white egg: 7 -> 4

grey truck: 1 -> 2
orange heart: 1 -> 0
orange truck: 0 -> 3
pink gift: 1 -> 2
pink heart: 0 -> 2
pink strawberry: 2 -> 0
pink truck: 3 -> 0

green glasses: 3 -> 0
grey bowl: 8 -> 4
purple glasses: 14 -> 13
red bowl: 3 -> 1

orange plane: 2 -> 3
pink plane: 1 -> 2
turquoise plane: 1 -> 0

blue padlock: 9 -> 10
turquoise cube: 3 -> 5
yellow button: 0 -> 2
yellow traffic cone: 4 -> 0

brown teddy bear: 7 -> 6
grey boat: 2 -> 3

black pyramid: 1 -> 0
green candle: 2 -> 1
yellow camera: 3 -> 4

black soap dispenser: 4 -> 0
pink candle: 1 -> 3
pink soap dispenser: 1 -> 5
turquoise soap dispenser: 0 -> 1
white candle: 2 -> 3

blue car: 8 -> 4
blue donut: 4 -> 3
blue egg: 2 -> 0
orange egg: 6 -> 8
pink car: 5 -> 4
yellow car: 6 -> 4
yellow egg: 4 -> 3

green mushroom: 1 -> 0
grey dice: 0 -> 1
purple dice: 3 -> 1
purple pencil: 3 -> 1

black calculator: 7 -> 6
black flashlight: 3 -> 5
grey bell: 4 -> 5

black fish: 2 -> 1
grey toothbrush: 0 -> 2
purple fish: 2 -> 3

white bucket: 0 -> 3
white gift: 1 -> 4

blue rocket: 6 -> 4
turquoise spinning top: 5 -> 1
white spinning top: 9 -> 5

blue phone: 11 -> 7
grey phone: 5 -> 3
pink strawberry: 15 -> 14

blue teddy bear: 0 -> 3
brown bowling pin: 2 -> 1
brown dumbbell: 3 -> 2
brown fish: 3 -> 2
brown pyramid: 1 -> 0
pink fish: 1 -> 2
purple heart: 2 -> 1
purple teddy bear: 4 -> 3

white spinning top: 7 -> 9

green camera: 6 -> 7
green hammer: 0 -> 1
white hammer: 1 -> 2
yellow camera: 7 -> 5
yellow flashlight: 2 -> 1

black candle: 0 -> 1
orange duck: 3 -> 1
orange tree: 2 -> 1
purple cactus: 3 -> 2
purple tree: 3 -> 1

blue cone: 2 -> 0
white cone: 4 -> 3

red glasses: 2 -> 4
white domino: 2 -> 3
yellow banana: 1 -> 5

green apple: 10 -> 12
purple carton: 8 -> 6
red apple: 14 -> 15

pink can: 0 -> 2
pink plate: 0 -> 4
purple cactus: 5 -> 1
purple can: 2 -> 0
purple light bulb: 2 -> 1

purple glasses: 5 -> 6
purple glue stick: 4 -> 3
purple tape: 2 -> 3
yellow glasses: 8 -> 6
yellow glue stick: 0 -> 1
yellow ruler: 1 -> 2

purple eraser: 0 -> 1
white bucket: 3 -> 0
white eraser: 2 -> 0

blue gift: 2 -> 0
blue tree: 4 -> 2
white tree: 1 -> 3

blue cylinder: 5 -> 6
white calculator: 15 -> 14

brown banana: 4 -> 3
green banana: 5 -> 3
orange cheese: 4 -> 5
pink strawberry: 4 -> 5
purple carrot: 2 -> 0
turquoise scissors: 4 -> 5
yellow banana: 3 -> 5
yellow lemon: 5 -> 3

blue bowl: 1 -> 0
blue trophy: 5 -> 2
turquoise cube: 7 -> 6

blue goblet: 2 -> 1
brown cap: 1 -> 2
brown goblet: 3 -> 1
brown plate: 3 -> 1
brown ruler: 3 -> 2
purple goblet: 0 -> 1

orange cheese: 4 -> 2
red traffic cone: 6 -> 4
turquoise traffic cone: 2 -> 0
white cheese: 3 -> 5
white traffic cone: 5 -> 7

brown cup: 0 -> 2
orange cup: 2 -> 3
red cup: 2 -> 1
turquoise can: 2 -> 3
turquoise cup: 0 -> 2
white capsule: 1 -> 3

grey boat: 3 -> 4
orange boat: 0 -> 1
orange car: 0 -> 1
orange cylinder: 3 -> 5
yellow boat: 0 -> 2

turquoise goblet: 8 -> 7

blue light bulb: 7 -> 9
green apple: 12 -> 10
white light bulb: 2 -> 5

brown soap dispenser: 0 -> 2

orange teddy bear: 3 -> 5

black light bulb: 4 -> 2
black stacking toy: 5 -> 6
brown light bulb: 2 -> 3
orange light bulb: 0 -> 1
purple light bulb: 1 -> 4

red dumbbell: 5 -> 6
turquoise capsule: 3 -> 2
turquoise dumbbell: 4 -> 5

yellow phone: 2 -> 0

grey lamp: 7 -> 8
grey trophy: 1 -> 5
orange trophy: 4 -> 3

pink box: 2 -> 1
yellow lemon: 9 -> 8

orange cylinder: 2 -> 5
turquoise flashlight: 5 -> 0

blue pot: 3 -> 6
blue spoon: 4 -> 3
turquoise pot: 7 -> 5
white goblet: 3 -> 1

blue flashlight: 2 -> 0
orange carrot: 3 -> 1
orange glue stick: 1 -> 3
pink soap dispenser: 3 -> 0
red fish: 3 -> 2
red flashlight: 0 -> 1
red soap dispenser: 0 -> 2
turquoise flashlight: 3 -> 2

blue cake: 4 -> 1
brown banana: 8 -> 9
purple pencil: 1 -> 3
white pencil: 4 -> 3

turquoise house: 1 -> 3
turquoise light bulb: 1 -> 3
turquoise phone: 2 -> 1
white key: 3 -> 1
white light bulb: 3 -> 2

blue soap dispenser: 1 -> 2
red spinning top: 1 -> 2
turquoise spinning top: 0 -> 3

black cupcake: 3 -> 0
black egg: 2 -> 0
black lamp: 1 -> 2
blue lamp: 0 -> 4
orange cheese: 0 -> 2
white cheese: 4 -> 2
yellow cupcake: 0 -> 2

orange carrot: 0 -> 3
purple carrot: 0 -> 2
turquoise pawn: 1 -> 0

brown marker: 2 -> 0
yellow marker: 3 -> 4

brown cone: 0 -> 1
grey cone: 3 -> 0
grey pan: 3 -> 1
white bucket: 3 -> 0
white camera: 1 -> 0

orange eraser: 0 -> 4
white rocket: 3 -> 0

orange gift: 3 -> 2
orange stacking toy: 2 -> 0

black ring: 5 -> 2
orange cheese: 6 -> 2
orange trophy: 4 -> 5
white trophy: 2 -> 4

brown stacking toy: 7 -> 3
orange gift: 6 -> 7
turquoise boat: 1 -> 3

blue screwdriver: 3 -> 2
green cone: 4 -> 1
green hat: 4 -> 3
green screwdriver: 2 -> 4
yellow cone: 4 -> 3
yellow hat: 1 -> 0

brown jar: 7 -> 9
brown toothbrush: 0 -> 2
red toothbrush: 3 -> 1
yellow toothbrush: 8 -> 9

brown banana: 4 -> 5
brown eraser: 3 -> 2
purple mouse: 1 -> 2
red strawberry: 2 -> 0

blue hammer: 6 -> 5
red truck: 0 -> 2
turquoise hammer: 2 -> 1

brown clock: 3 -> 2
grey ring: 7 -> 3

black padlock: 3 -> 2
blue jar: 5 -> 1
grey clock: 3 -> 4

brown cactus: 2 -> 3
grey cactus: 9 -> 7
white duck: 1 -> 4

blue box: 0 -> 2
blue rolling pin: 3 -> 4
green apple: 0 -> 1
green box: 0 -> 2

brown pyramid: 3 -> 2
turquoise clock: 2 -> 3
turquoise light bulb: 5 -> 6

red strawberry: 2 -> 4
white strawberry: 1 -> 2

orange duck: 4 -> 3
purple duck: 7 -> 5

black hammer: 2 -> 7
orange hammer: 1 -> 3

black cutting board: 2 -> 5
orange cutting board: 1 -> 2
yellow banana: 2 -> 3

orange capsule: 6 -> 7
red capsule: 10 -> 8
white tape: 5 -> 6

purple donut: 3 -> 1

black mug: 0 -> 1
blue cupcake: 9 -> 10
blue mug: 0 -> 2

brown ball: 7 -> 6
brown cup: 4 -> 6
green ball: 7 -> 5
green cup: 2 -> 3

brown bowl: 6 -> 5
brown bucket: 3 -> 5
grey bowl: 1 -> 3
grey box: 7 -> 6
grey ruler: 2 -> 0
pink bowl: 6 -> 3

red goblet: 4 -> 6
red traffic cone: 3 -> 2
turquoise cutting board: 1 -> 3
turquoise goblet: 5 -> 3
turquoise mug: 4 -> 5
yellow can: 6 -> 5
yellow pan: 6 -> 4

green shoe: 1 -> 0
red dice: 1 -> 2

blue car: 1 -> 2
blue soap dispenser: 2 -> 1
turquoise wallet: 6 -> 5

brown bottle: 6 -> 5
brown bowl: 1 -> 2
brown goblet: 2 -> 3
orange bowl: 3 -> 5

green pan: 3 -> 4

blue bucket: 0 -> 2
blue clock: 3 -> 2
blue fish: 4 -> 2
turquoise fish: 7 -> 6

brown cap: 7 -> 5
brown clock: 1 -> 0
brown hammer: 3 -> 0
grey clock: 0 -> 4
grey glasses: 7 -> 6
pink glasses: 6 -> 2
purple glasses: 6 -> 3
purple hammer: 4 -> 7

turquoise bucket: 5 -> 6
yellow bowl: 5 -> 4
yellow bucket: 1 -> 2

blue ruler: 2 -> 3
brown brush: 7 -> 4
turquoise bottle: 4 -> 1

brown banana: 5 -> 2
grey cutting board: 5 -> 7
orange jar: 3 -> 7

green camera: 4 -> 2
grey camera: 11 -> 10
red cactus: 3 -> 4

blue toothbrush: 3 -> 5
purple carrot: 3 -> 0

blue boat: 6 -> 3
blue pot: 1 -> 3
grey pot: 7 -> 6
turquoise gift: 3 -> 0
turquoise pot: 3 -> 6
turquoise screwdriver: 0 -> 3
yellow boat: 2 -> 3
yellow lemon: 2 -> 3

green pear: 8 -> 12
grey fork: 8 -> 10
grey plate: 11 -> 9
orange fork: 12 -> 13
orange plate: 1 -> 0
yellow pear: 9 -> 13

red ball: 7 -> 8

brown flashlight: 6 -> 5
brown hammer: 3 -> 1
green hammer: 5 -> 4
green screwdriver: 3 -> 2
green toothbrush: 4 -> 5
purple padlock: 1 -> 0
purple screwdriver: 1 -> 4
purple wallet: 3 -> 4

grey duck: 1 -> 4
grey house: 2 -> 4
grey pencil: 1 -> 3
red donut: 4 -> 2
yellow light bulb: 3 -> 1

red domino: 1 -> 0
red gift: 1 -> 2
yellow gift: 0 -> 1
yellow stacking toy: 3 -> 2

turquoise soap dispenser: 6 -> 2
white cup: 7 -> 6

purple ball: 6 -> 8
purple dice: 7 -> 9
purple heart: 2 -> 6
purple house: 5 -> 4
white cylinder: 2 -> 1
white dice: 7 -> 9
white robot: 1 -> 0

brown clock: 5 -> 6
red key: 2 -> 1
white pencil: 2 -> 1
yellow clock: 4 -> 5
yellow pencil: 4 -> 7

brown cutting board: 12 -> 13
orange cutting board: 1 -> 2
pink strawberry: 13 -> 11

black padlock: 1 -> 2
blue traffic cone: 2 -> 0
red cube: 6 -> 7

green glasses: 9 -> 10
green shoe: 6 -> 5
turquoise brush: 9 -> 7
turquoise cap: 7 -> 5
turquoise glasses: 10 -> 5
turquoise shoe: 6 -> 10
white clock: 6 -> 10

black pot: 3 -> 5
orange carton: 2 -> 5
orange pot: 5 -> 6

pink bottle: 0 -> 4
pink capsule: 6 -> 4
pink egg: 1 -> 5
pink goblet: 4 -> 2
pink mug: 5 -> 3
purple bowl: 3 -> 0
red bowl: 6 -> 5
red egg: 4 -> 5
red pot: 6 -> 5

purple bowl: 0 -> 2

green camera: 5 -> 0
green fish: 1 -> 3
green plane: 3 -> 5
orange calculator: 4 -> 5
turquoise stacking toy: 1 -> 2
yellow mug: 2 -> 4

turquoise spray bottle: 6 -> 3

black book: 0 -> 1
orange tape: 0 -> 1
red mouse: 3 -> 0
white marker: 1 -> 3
◇ ◇ ◇ ◇ ◇ ◇ ◇
TASK TO COMPLETE.
Search the lines above for the string "cactus" and copy each line that has it.

RESPONSE FOR THIS EXERCISE.
purple cactus: 3 -> 2
purple cactus: 5 -> 1
brown cactus: 2 -> 3
grey cactus: 9 -> 7
red cactus: 3 -> 4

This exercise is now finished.